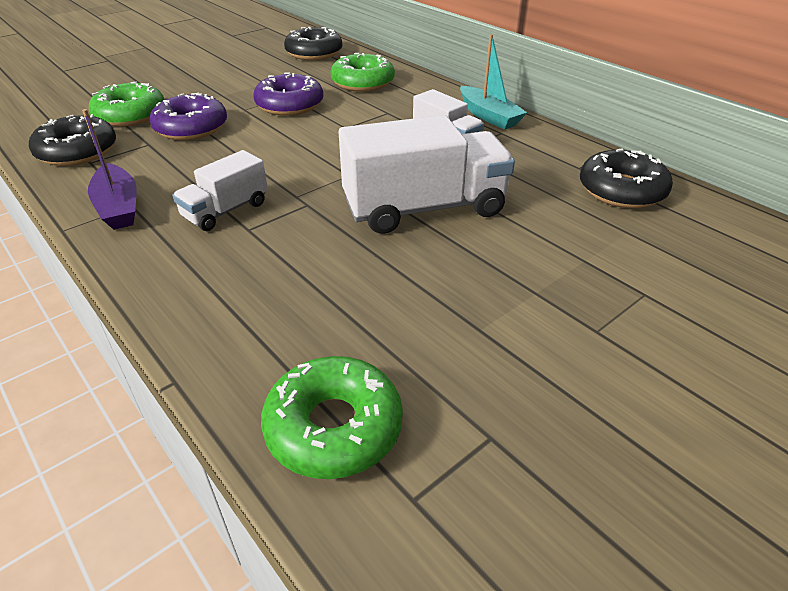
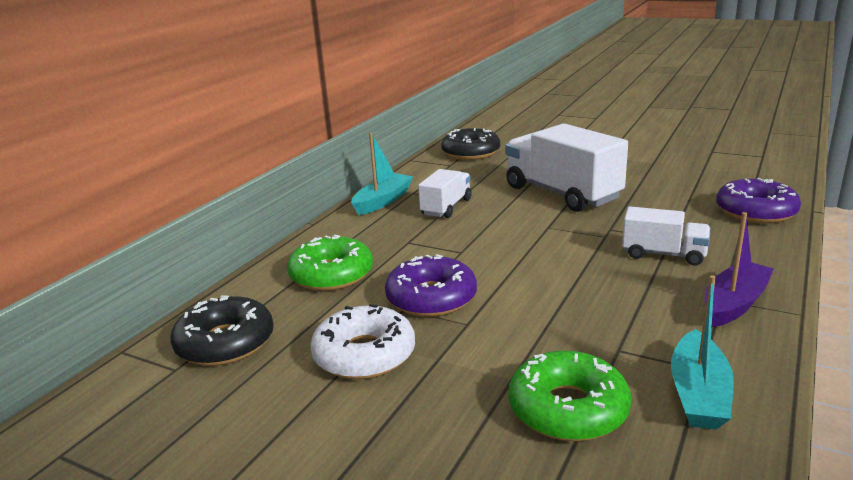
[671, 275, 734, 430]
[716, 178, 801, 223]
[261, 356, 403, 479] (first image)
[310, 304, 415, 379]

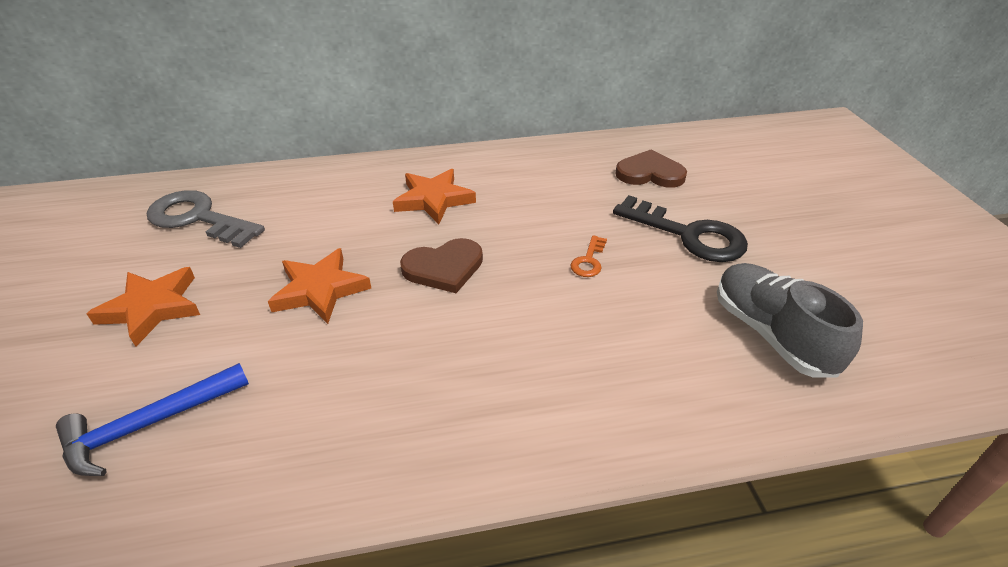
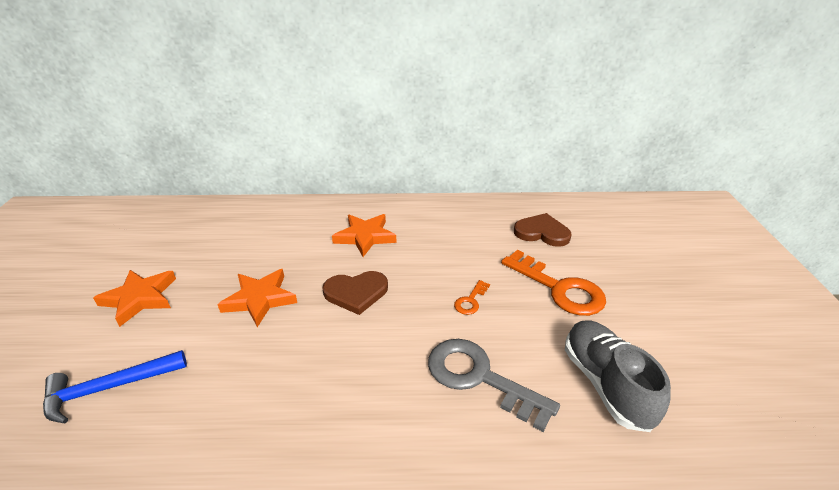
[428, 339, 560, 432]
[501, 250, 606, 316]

▬▬▬▬▬▬

- [WHAT TO WORK ON]:
Repeat only the lines from the line with "[716, 178, 801, 223]" to the end of the entries, including both the first and the last line, and drop every picture.

- [PROBLEM SOLUTION]:
[716, 178, 801, 223]
[261, 356, 403, 479] (first image)
[310, 304, 415, 379]

[428, 339, 560, 432]
[501, 250, 606, 316]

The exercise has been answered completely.